** Opening Data shown block **
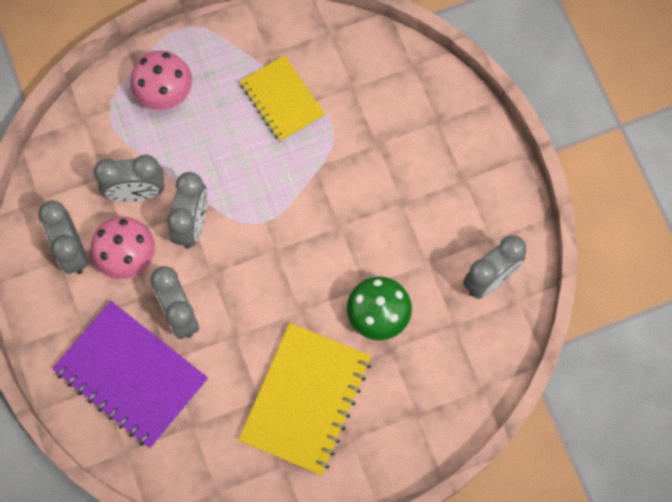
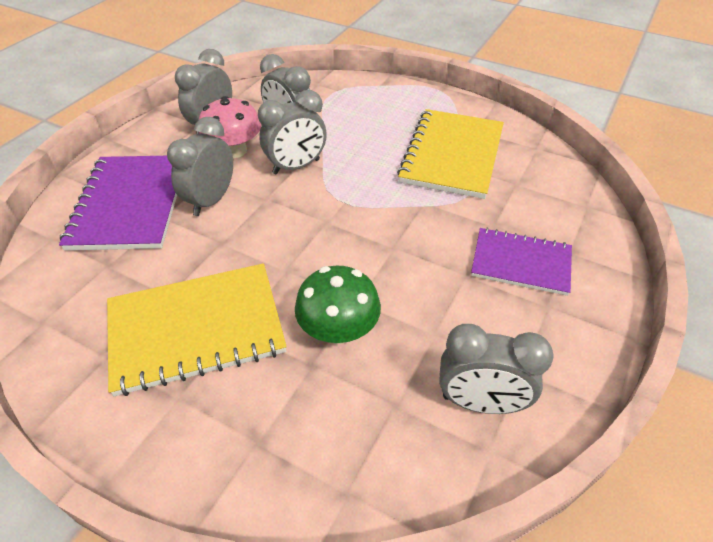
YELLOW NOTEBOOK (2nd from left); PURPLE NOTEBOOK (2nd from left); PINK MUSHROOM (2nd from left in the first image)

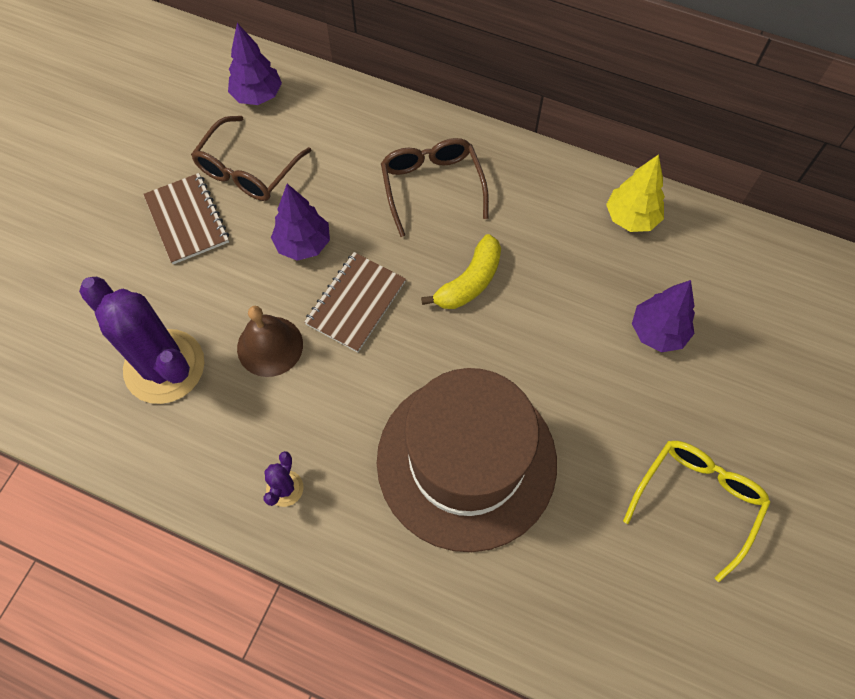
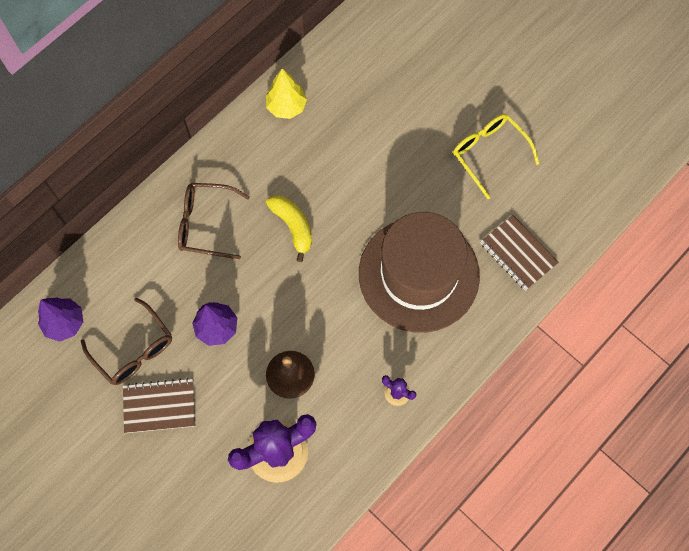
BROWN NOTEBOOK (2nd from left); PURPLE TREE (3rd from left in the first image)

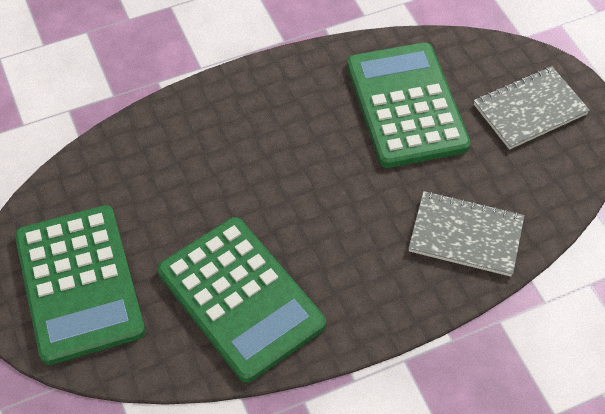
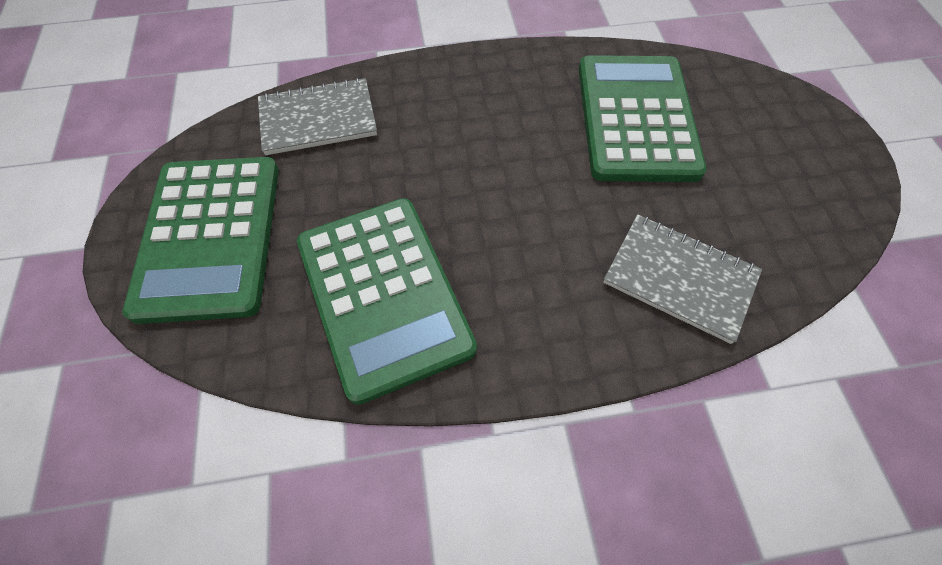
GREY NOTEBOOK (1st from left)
** Closing Data shown block **
** Opening Data shown block **
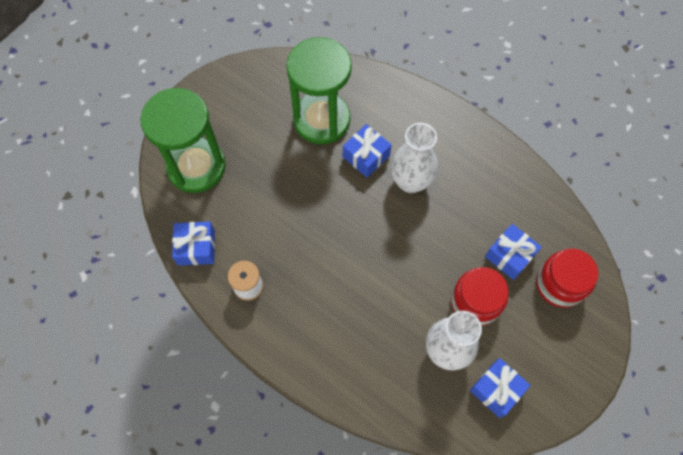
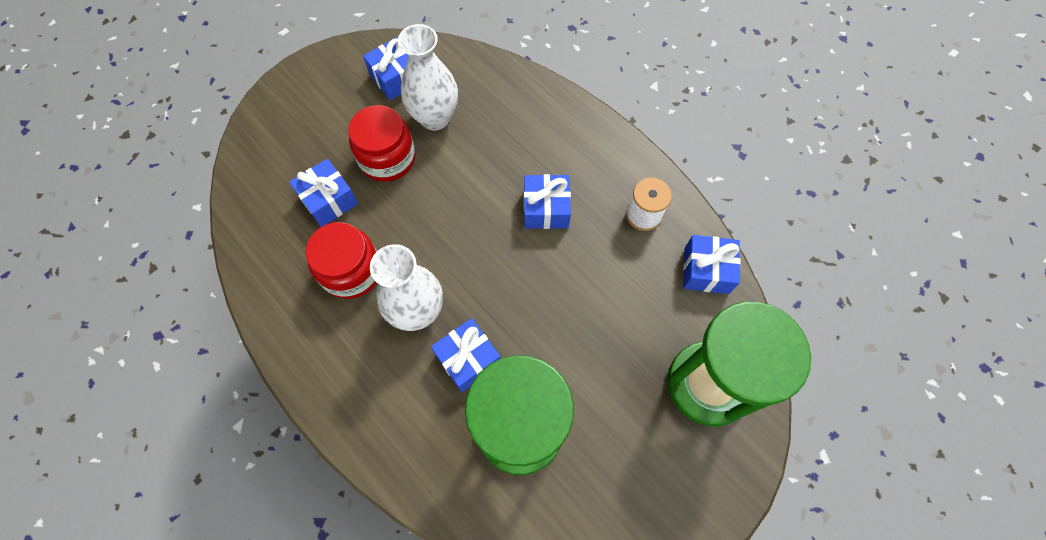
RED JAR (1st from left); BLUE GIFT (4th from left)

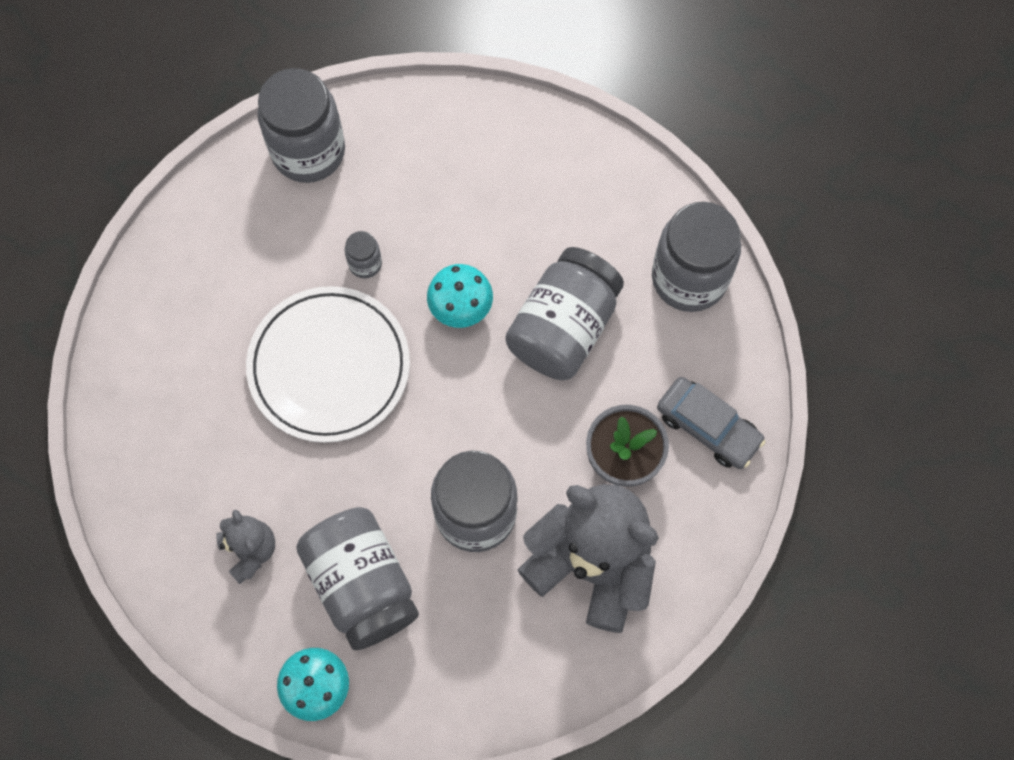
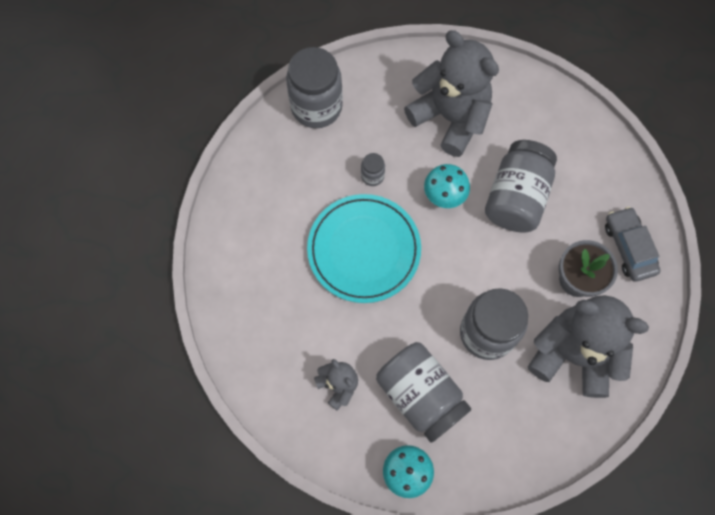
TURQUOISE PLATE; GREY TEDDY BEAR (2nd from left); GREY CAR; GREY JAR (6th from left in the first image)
** Closing Data shown block **
## About this task
Count, in the records above, the lines that contain the word "PURPLE"; the answer is that number alone.

## Response below
2